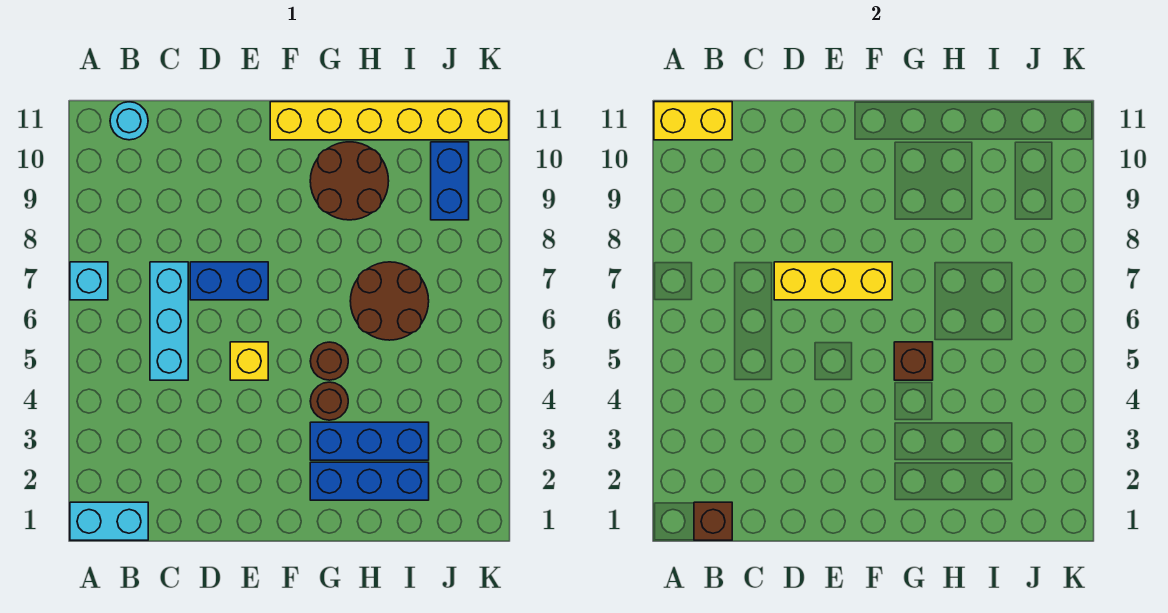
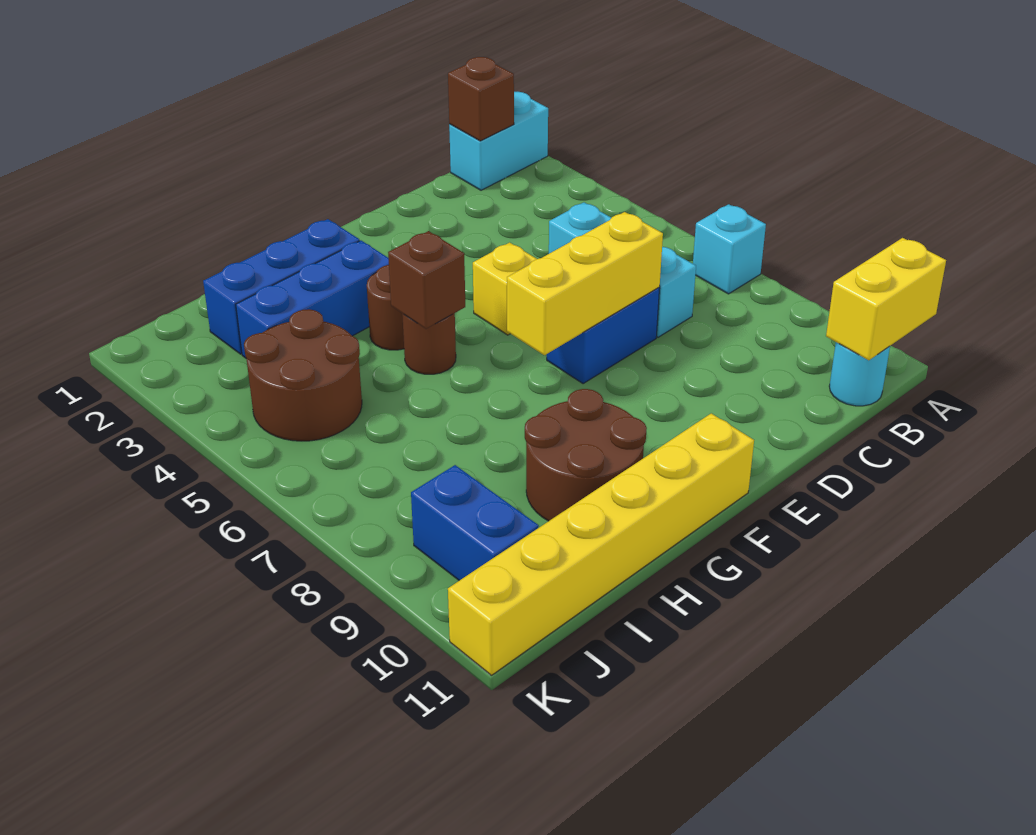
brown 2x2 round brick [350,262,429,340] -> brown 2x2 round brick moved to [244,309,362,441]

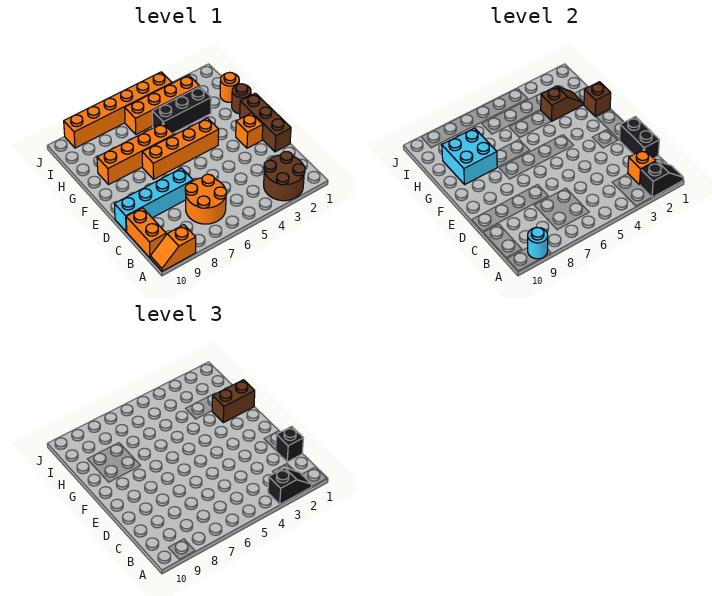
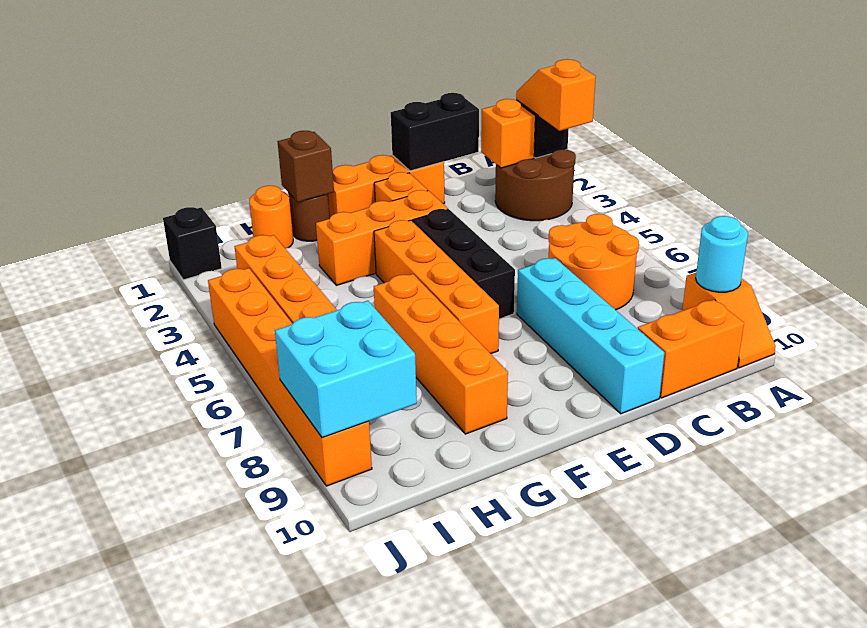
black 1x2 slope [268,468,312,504] -> orange 1x2 slope [516,59,596,131]
black 1x1 brick [276,426,303,462] -> black 1x1 brick moved to [163,207,222,280]
brown 1x3 brick [240,93,291,152] -> orange 1x3 brick [328,155,445,217]
none -> orange 1x3 brick [316,190,448,285]
brown 1x2 brick [212,380,255,423] -> none
cyan 2x2 brick [442,128,497,184] -> cyan 2x2 brick moved to [275,301,417,438]
brown 1x2 slope [540,86,583,121] -> none
black 1x3 brick [152,87,211,133] -> black 1x3 brick moved to [413,209,515,319]

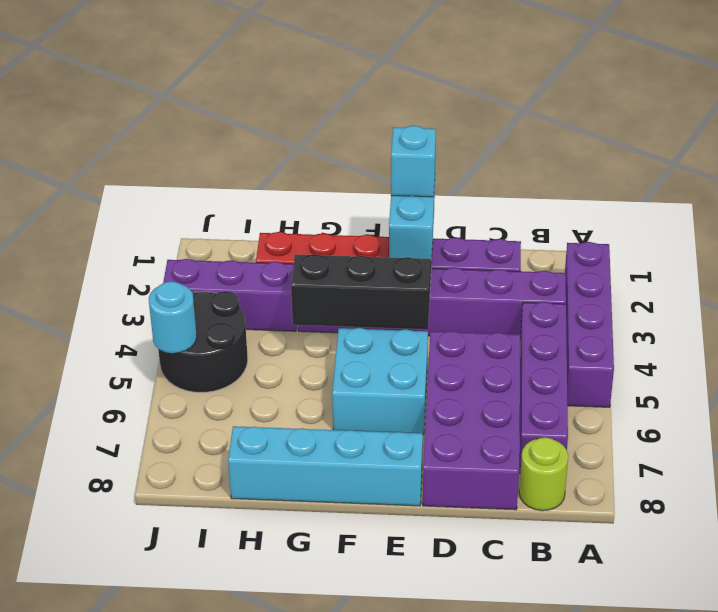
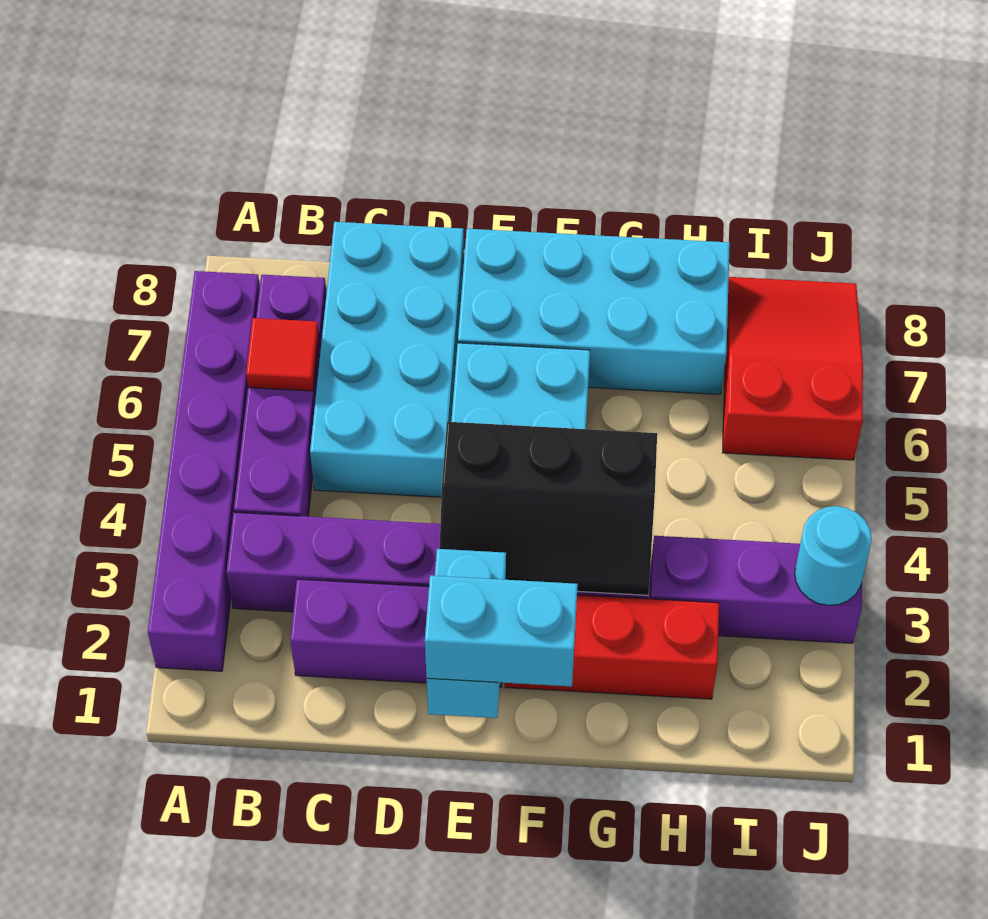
purple 1x4 brick [565,242,614,407] -> purple 1x6 brick [148,271,260,671]
none -> red 1x1 tile [246,318,319,391]
lime 1x1 round brick [519,437,568,511] -> none
purple 2x4 brick [423,331,520,510] -> cyan 2x4 brick [310,222,464,497]
cyan 1x1 brick [391,126,436,197] -> cyan 1x2 brick [425,575,578,687]
cyan 1x4 brick [228,426,423,506] -> cyan 2x4 brick [458,229,730,395]
black 2x2 round brick [158,291,248,392] -> none
none -> red 2x3 slope [723,277,863,460]
cyan 1x1 round brick [149,281,197,353] -> cyan 1x1 round brick moved to [795,506,872,605]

__Assigned task__
Would you print all the entries again exactly, minus any pictures?

__The answer__
brown 2x2 round brick [350,262,429,340] -> brown 2x2 round brick moved to [244,309,362,441]

black 1x2 slope [268,468,312,504] -> orange 1x2 slope [516,59,596,131]
black 1x1 brick [276,426,303,462] -> black 1x1 brick moved to [163,207,222,280]
brown 1x3 brick [240,93,291,152] -> orange 1x3 brick [328,155,445,217]
none -> orange 1x3 brick [316,190,448,285]
brown 1x2 brick [212,380,255,423] -> none
cyan 2x2 brick [442,128,497,184] -> cyan 2x2 brick moved to [275,301,417,438]
brown 1x2 slope [540,86,583,121] -> none
black 1x3 brick [152,87,211,133] -> black 1x3 brick moved to [413,209,515,319]

purple 1x4 brick [565,242,614,407] -> purple 1x6 brick [148,271,260,671]
none -> red 1x1 tile [246,318,319,391]
lime 1x1 round brick [519,437,568,511] -> none
purple 2x4 brick [423,331,520,510] -> cyan 2x4 brick [310,222,464,497]
cyan 1x1 brick [391,126,436,197] -> cyan 1x2 brick [425,575,578,687]
cyan 1x4 brick [228,426,423,506] -> cyan 2x4 brick [458,229,730,395]
black 2x2 round brick [158,291,248,392] -> none
none -> red 2x3 slope [723,277,863,460]
cyan 1x1 round brick [149,281,197,353] -> cyan 1x1 round brick moved to [795,506,872,605]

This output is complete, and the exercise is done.